Records excerpted from a collection
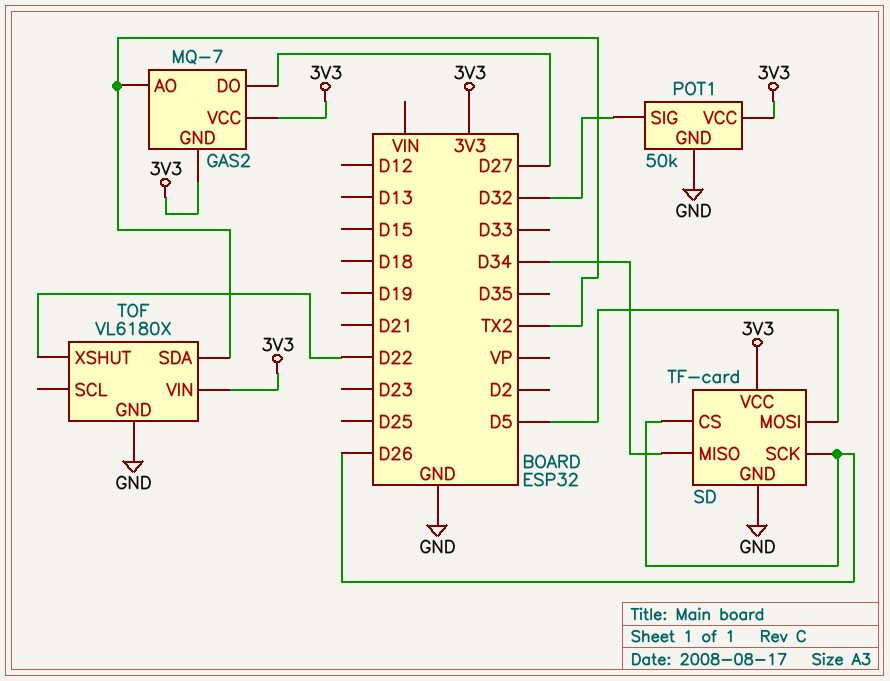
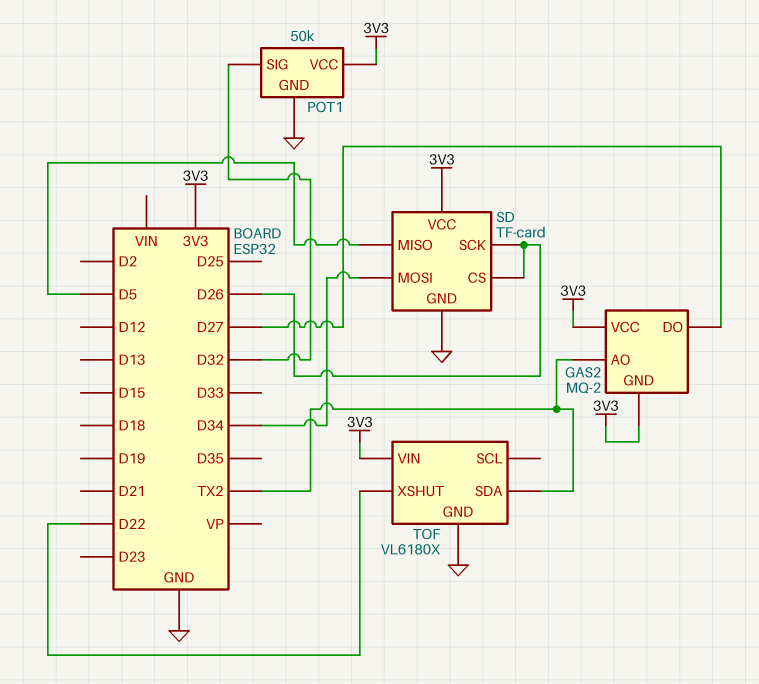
GAS2: MQ-7 -> MQ-2
SD pin MISO: D34 -> D5
SD pin MOSI: D5 -> D34

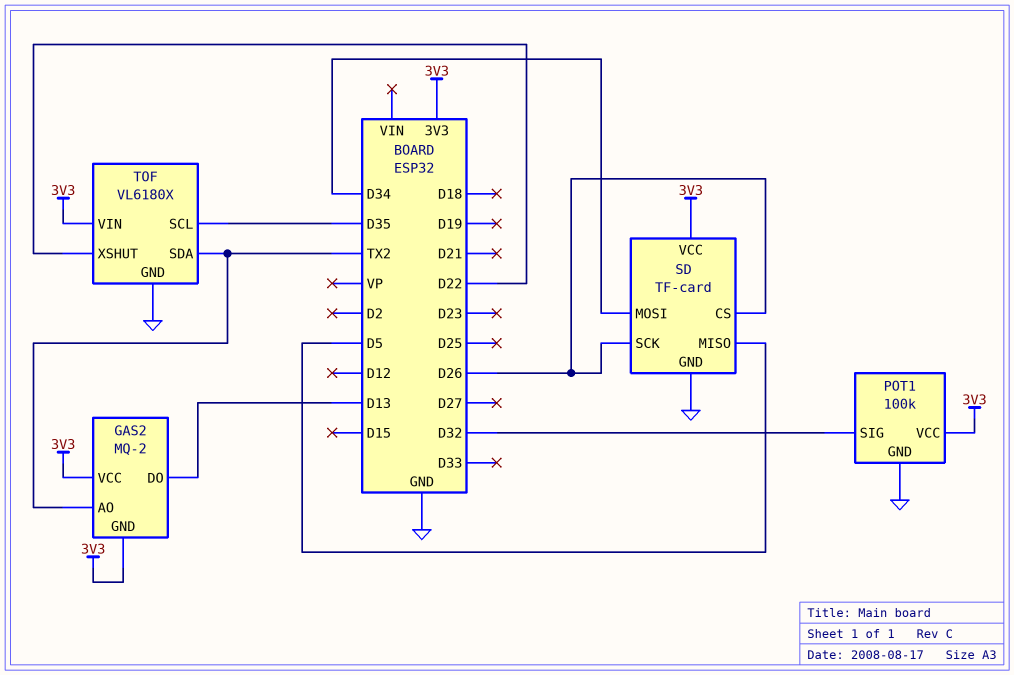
GAS2 pin DO: D27 -> D13
POT1: 50k -> 100k
TOF pin SCL: none -> D35

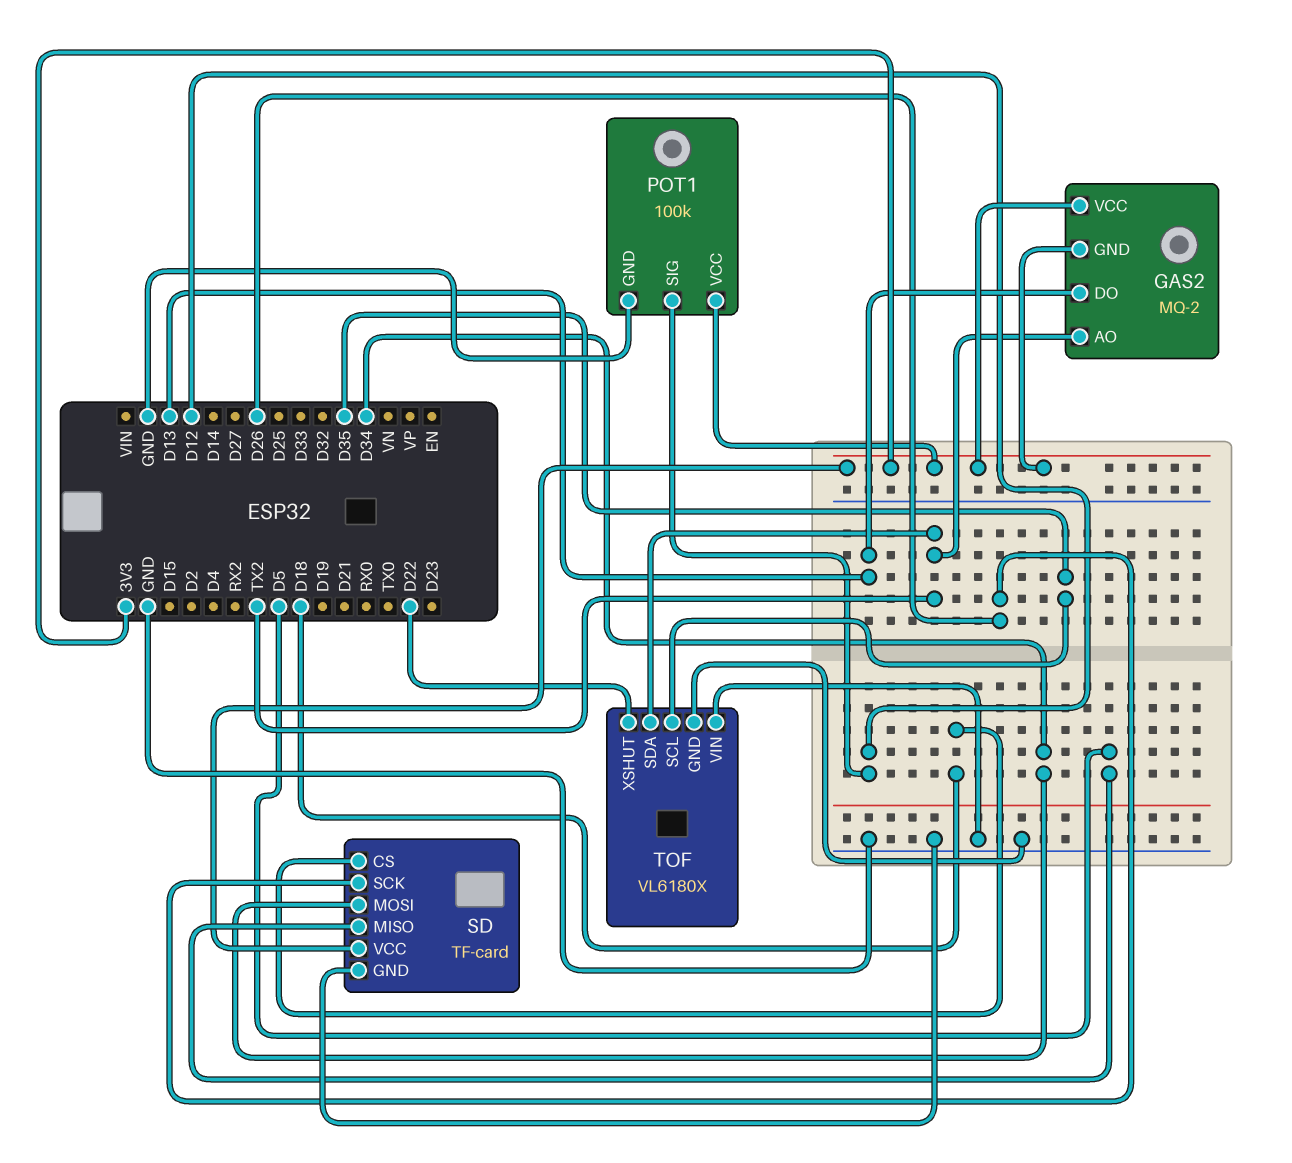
POT1 pin SIG: D32 -> D12
SD pin CS: D26 -> D18
TOF pin VIN: 3V3 -> GND

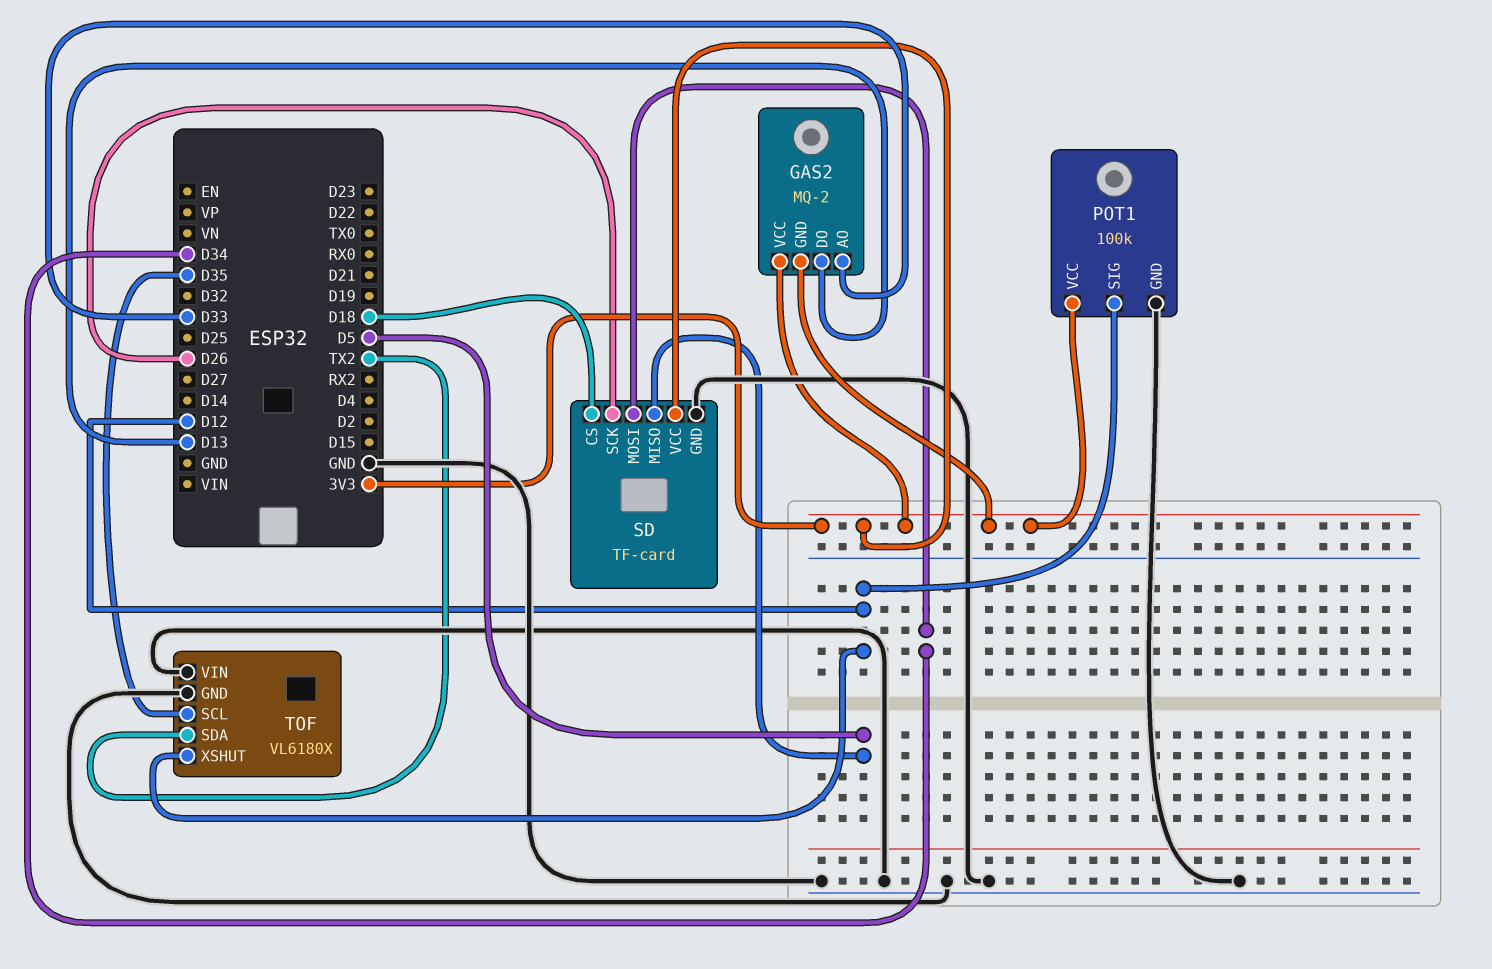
GAS2 pin AO: TX2 -> D33
TOF pin XSHUT: D22 -> D12

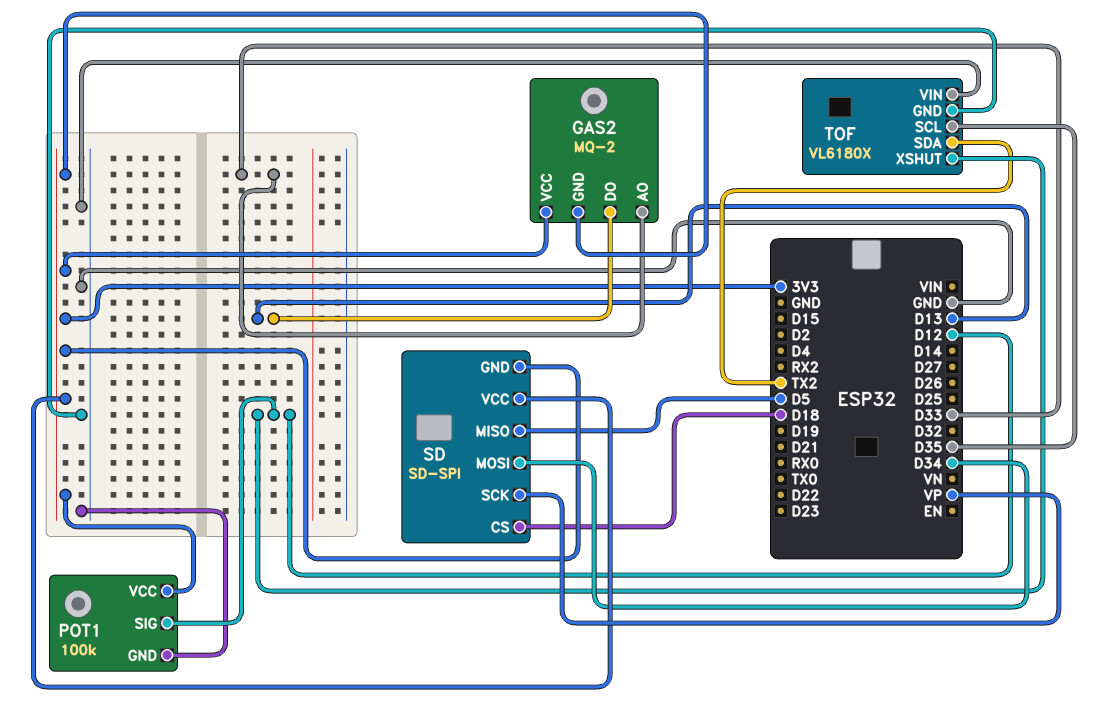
SD: TF-card -> SD-SPI
SD pin GND: GND -> 3V3
SD pin SCK: D26 -> VP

» **WHAT THE TASK ASKS**: Omit the pictures, then set down all the remaining data exactly as given.

» **SOLVED PROBLEM**:
GAS2: MQ-7 -> MQ-2
SD pin MISO: D34 -> D5
SD pin MOSI: D5 -> D34

GAS2 pin DO: D27 -> D13
POT1: 50k -> 100k
TOF pin SCL: none -> D35

POT1 pin SIG: D32 -> D12
SD pin CS: D26 -> D18
TOF pin VIN: 3V3 -> GND

GAS2 pin AO: TX2 -> D33
TOF pin XSHUT: D22 -> D12

SD: TF-card -> SD-SPI
SD pin GND: GND -> 3V3
SD pin SCK: D26 -> VP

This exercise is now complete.